_WHAT THE TASK ASKS_
Recast the lines from the one containing "notarized (164, 1154)" through the end of the items, inclusive, as a Markdown table with the columns Row and Item line, leaving out any blank lines.

================================

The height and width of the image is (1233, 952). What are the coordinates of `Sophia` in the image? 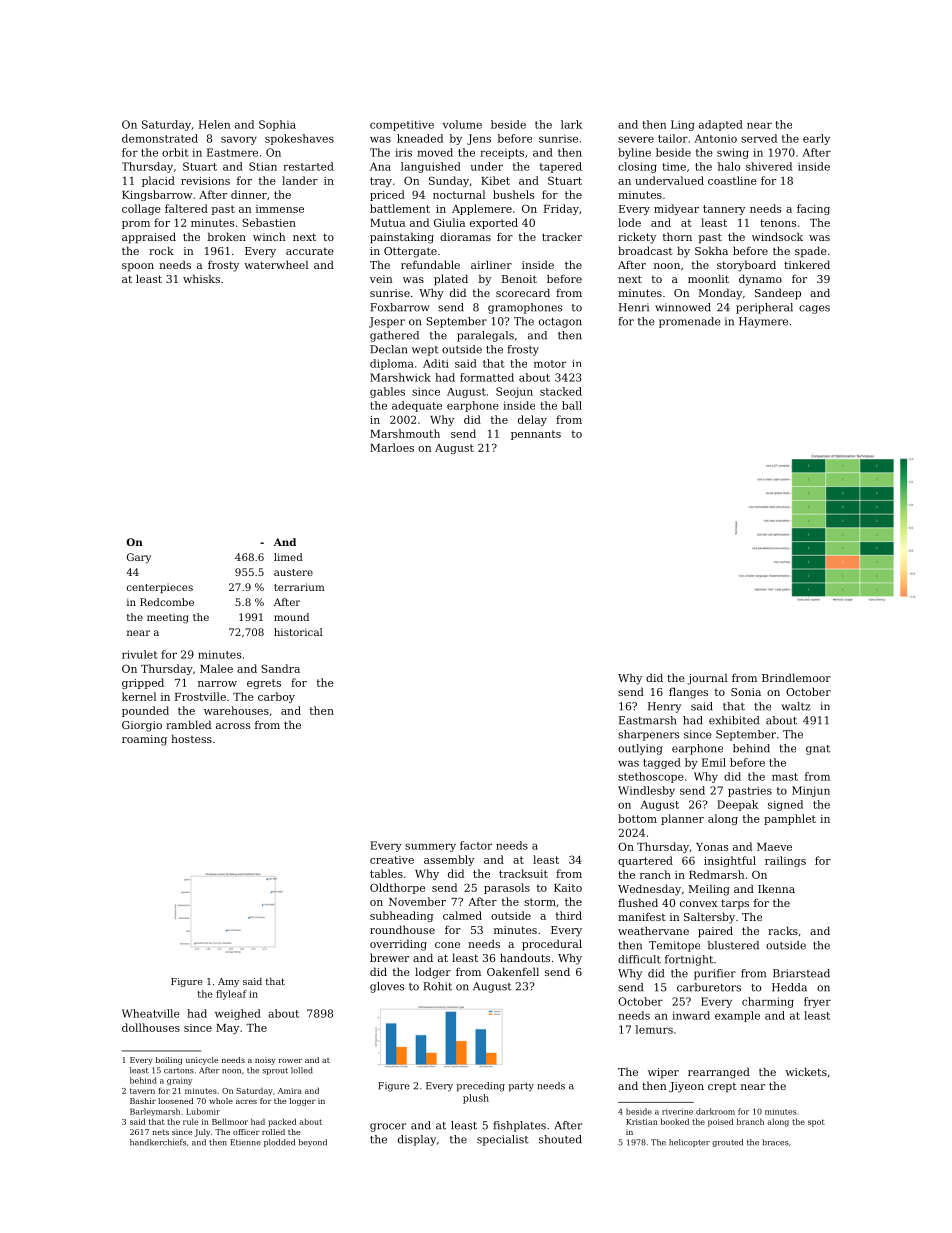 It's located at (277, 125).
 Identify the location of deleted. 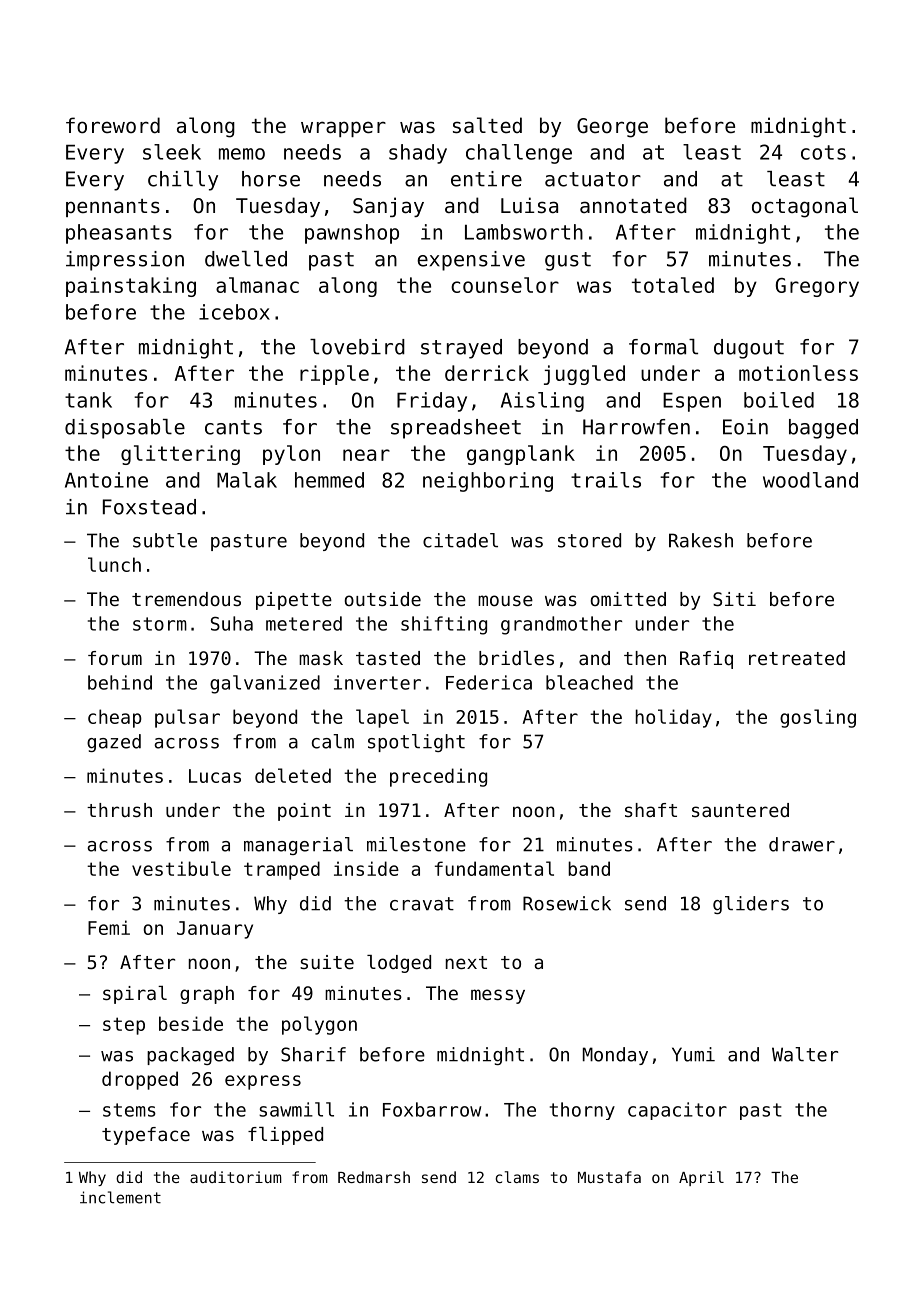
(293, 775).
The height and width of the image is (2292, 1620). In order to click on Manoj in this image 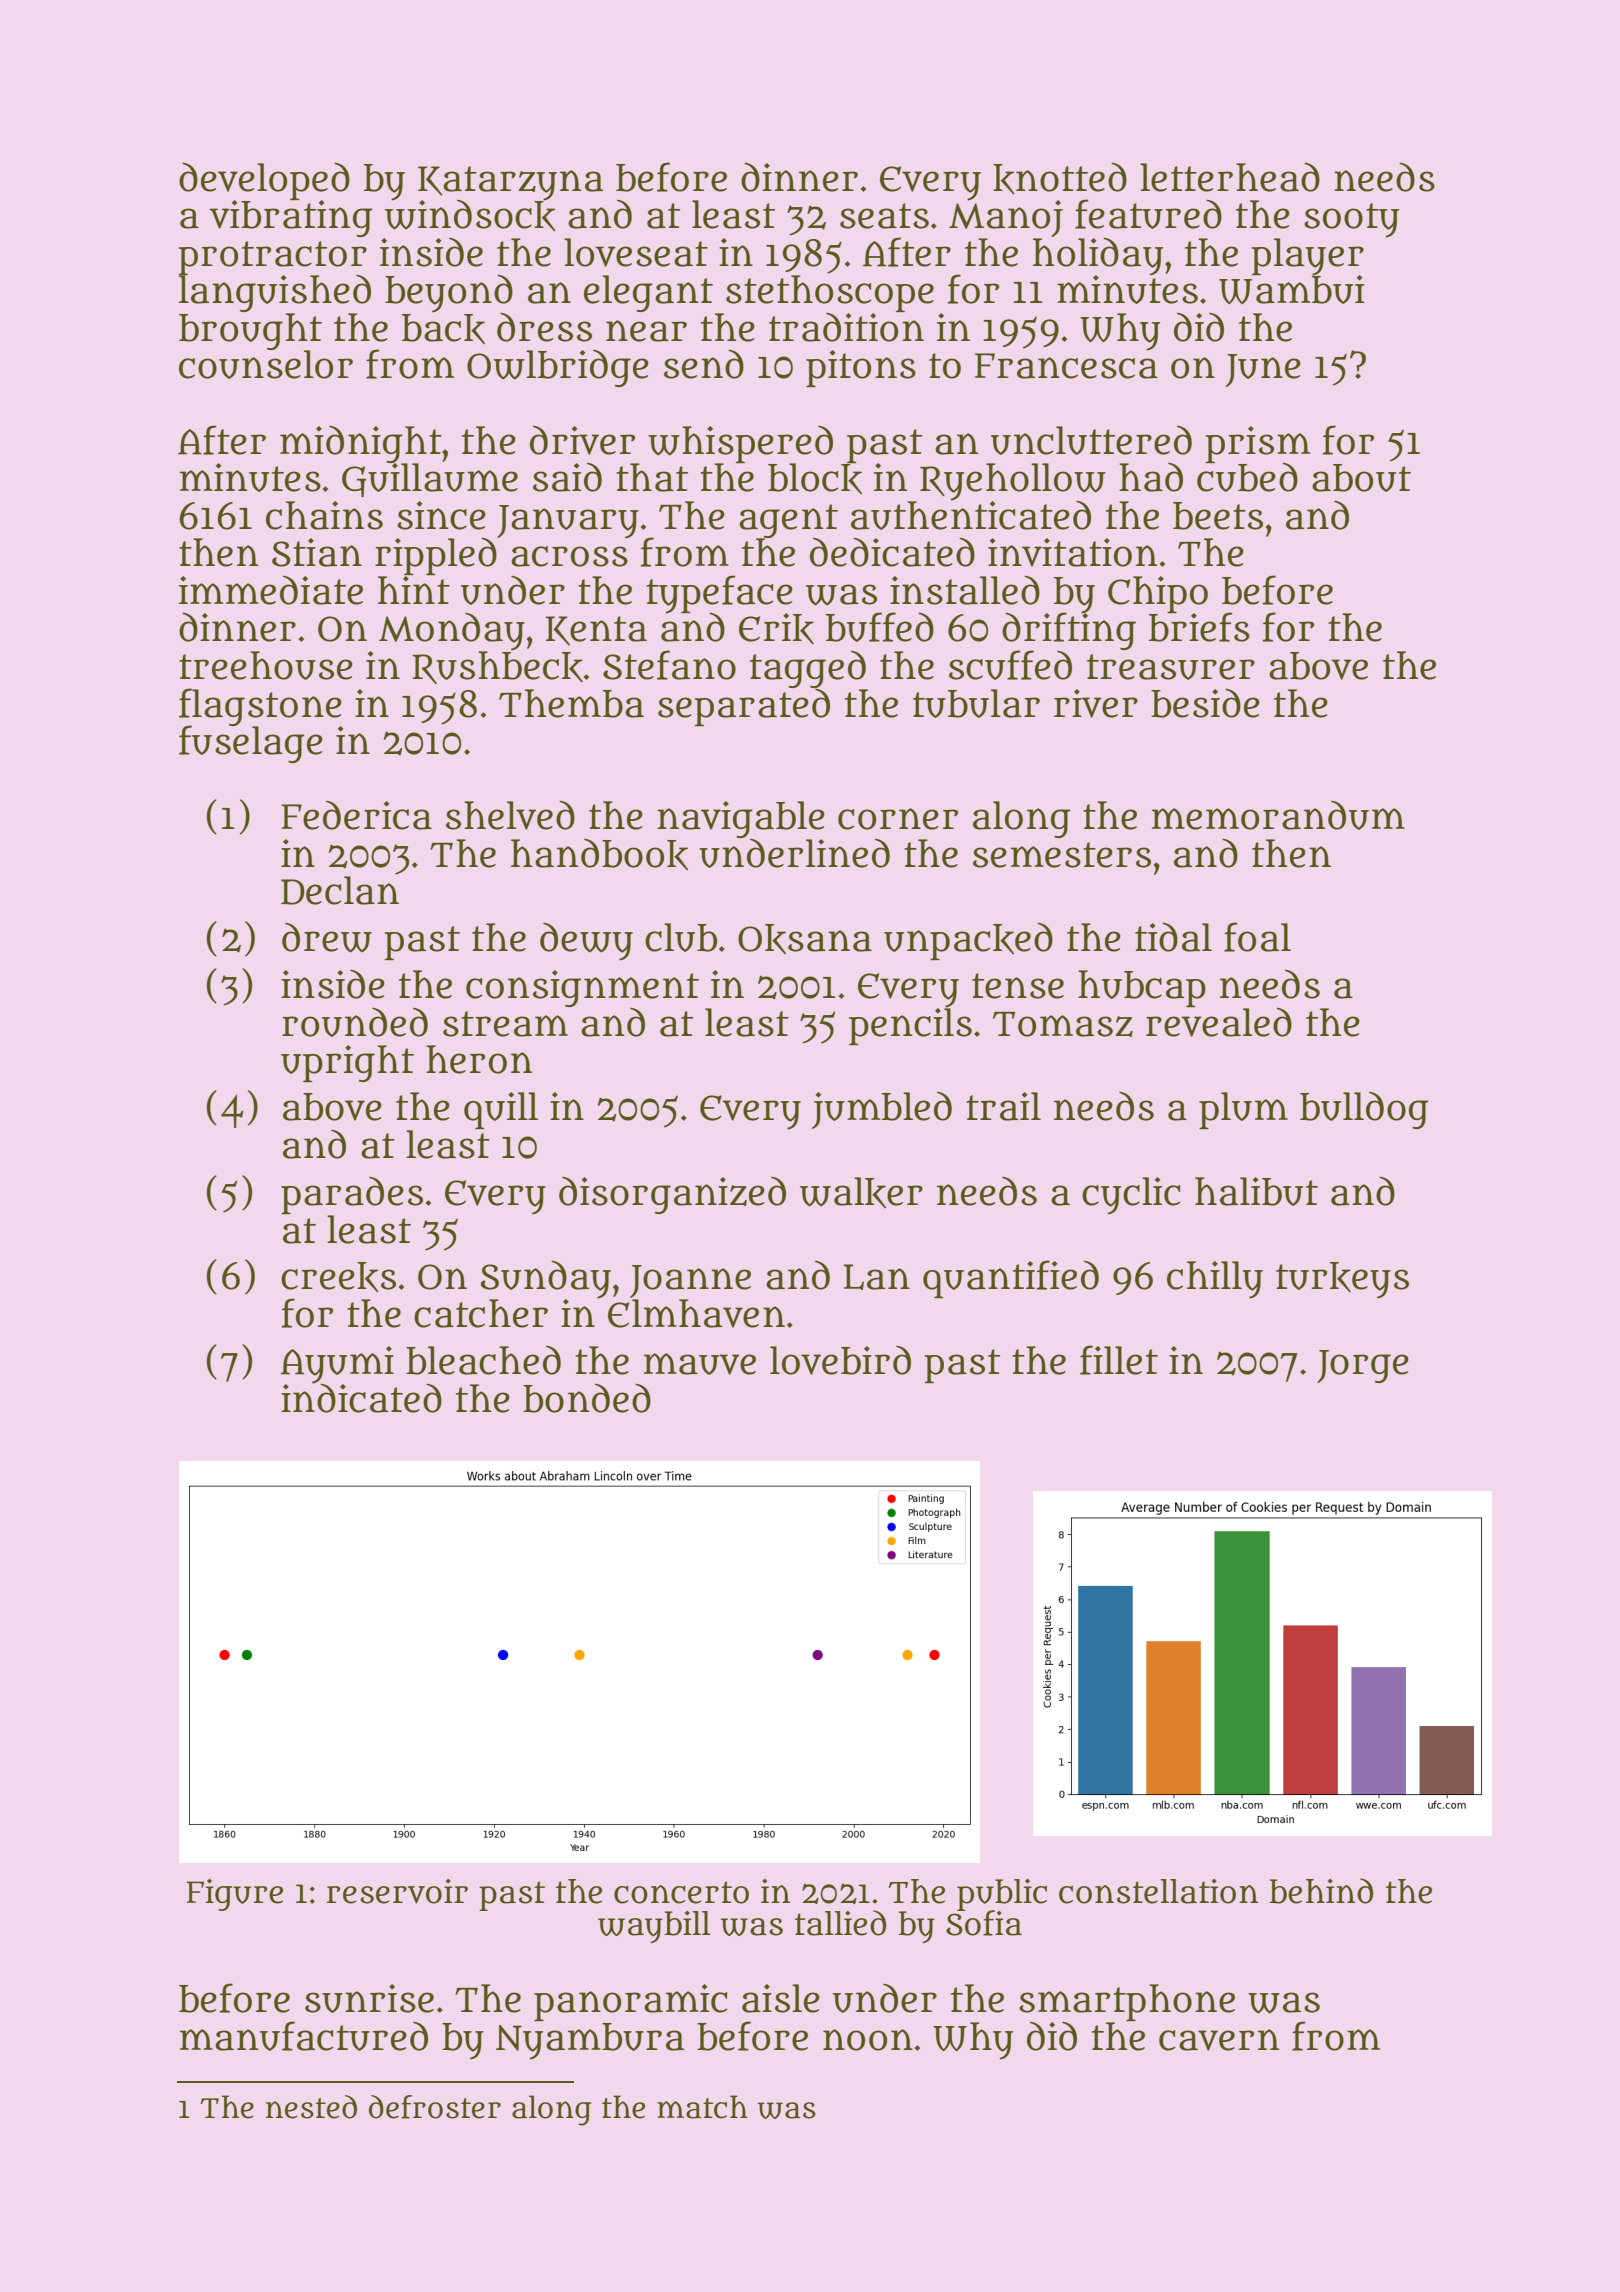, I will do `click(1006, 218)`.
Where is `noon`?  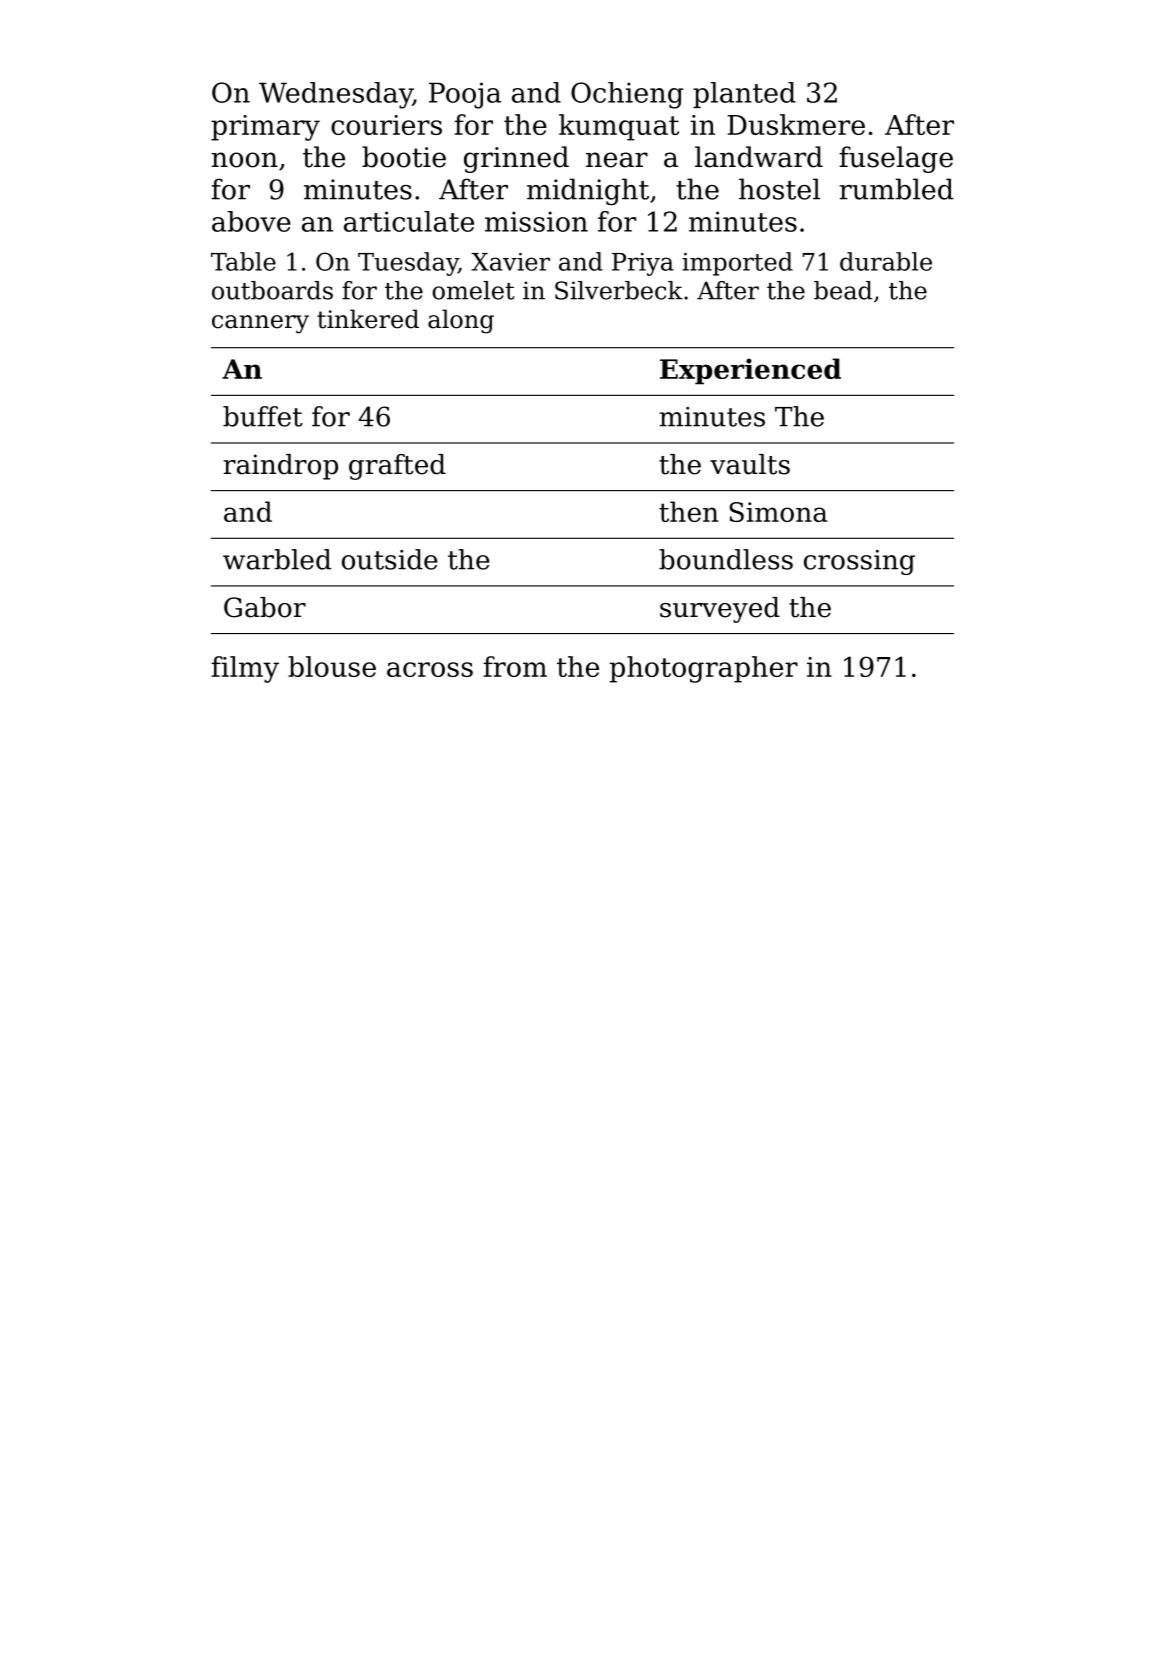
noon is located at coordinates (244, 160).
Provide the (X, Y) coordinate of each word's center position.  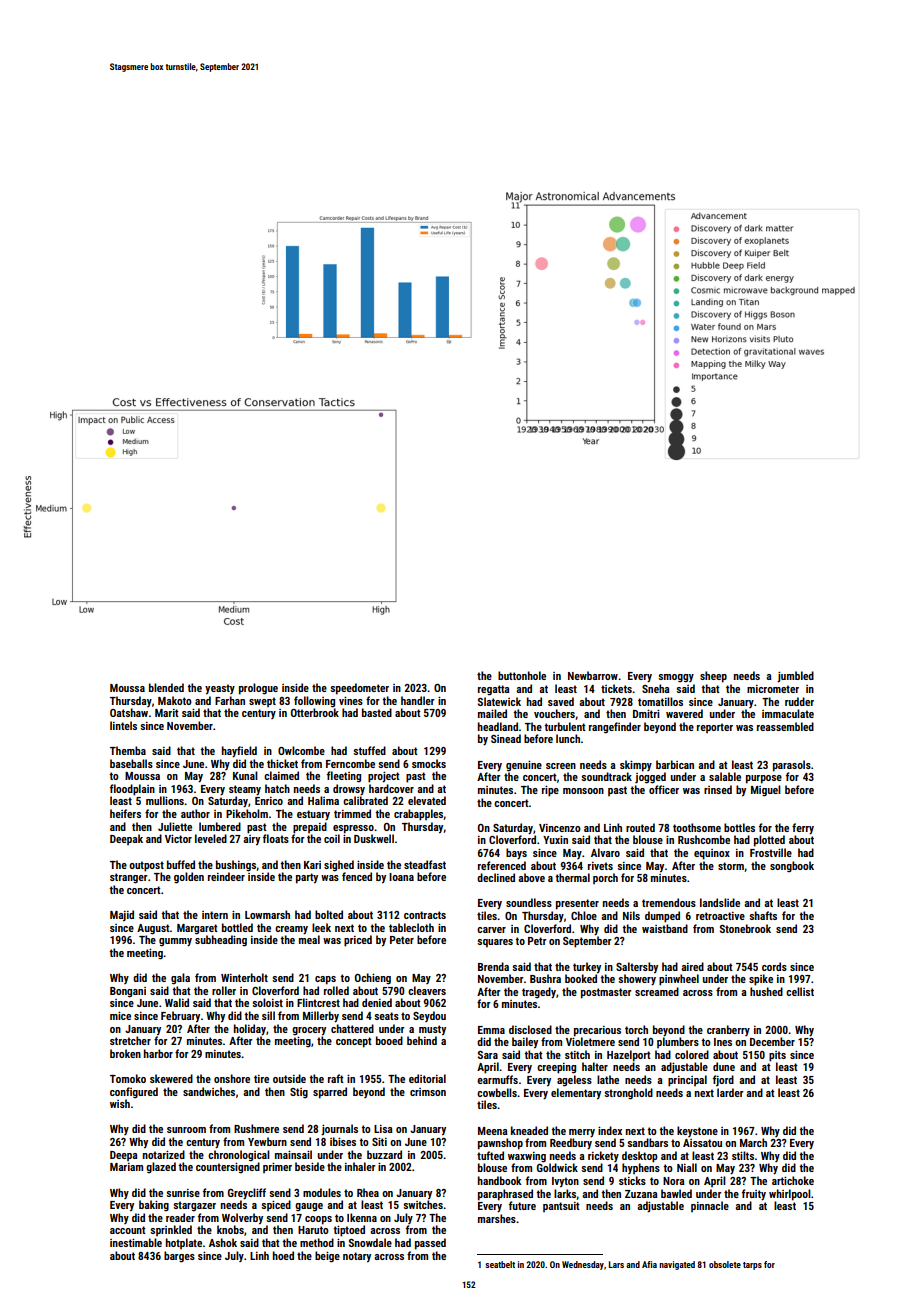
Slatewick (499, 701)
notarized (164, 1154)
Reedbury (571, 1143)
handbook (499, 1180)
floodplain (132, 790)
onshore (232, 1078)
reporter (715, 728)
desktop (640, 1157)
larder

================================

_ANSWER FOR THE TASK_
| Row | Item line |
|---|---|
| 1 | notarized (164, 1154) |
| 2 | Reedbury (571, 1143) |
| 3 | handbook (499, 1180) |
| 4 | floodplain (132, 790) |
| 5 | onshore (232, 1078) |
| 6 | reporter (715, 728) |
| 7 | desktop (640, 1157) |
| 8 | larder |